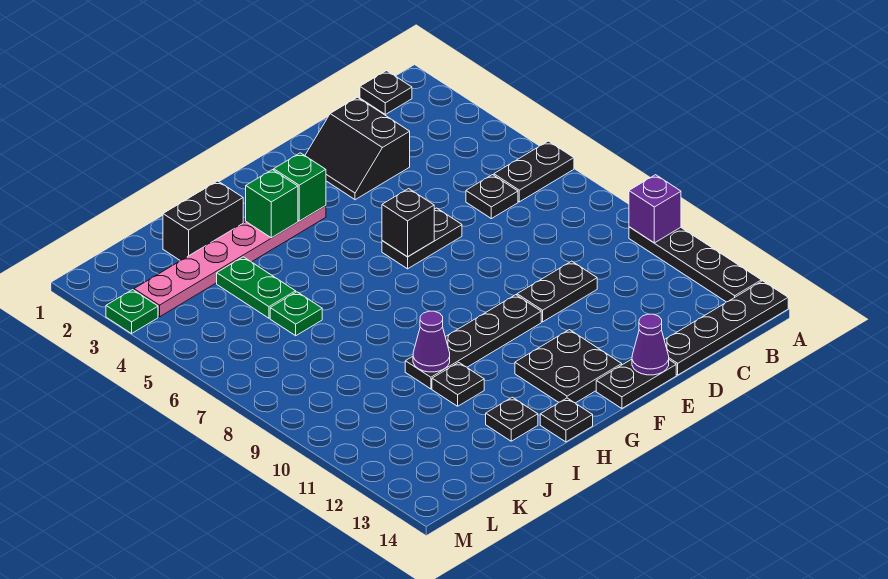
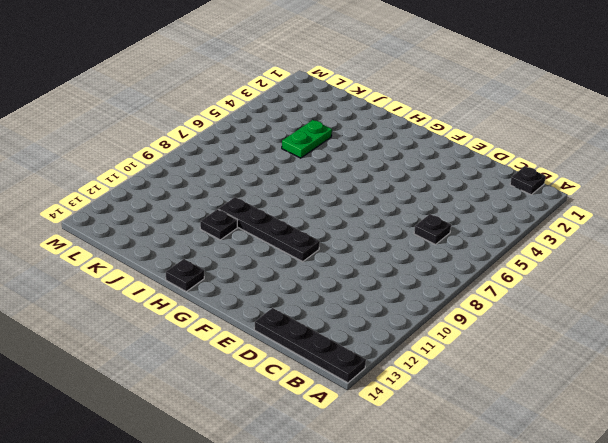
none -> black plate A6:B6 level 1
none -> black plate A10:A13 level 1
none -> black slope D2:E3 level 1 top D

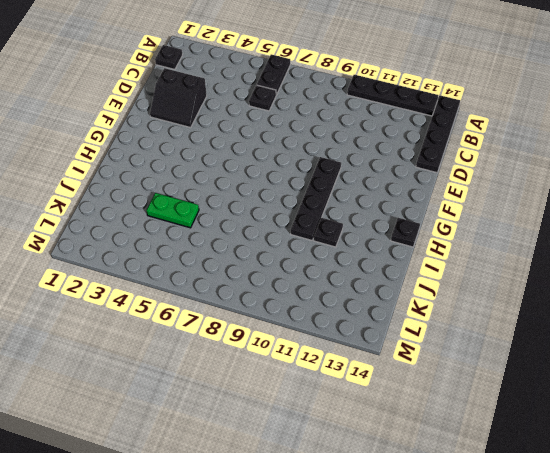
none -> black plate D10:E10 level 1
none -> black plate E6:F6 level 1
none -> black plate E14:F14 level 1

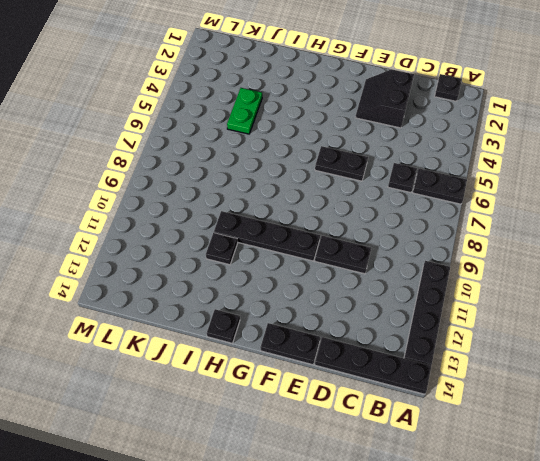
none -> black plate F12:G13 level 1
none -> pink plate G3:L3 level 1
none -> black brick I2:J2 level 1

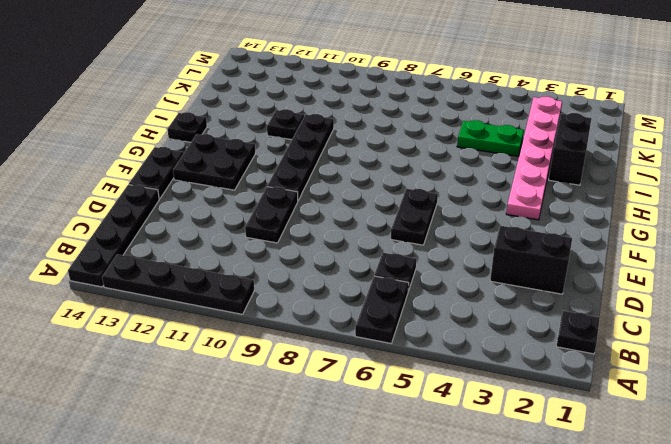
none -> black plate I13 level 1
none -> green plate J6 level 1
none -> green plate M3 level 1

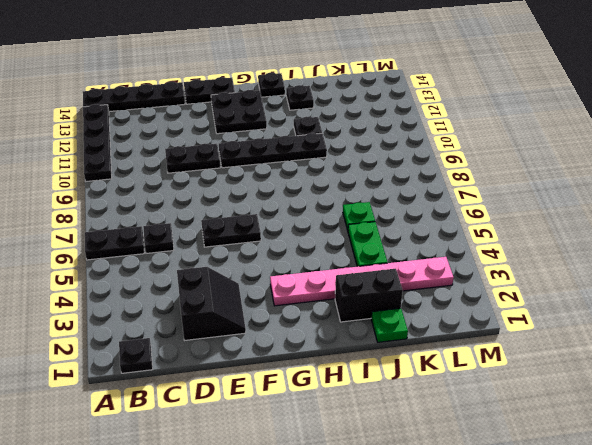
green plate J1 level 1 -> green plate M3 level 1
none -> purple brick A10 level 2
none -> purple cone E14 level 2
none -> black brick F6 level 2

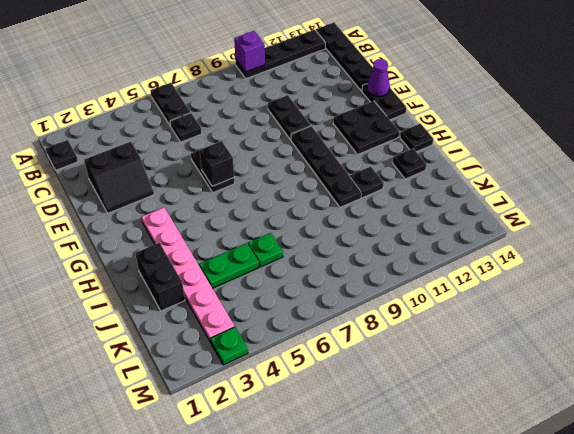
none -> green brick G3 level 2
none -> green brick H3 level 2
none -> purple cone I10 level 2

* * *

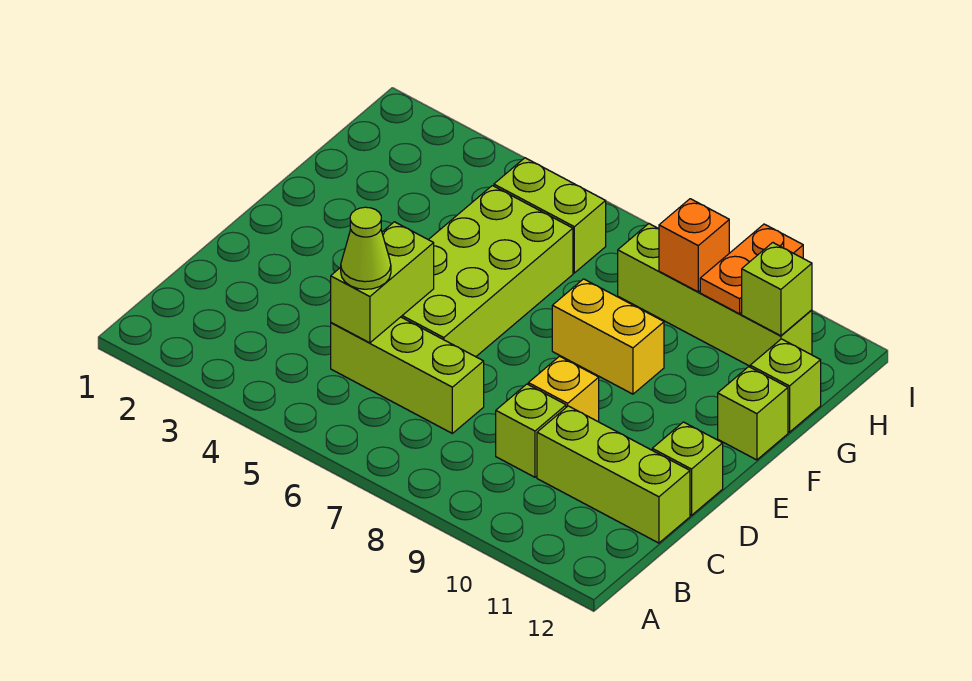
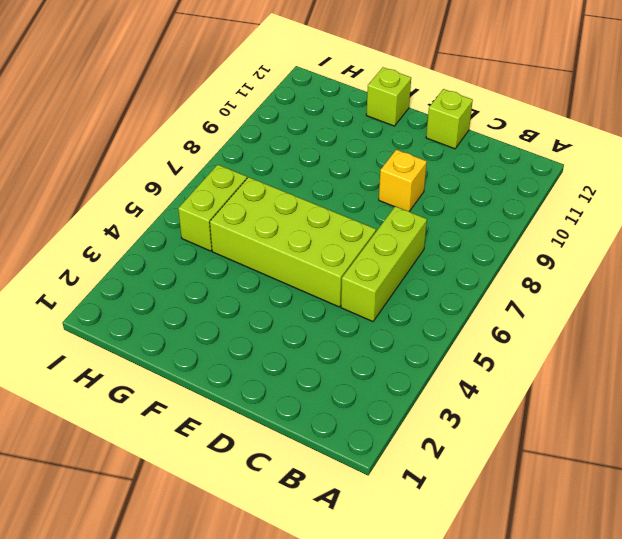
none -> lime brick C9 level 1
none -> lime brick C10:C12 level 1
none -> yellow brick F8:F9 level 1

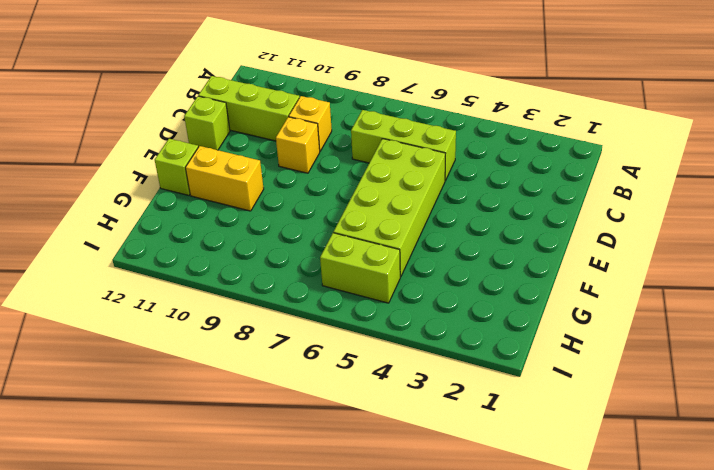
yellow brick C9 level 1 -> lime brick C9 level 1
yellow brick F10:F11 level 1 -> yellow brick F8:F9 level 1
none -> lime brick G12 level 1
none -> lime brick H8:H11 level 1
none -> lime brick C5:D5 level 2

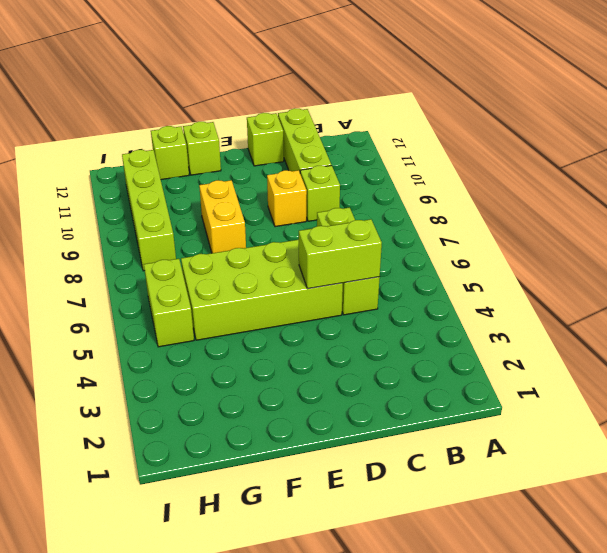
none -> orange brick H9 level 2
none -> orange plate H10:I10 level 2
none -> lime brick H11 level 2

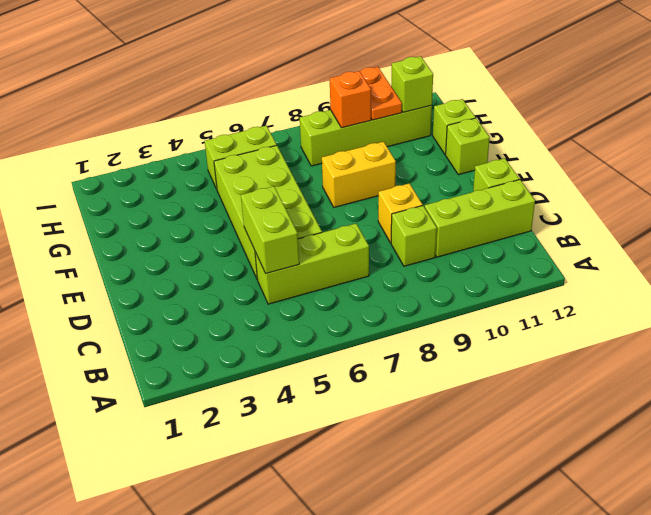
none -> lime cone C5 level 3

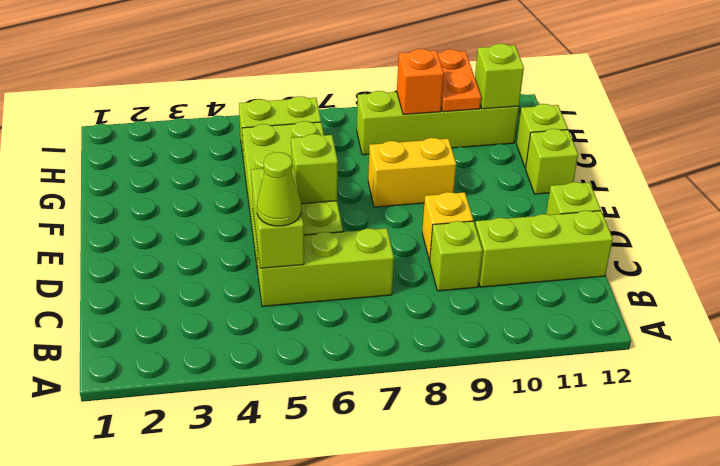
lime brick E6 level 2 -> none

Activity — For each line above that contains the word "purple", make a copy.

Solution below —
none -> purple brick A10 level 2
none -> purple cone E14 level 2
none -> purple cone I10 level 2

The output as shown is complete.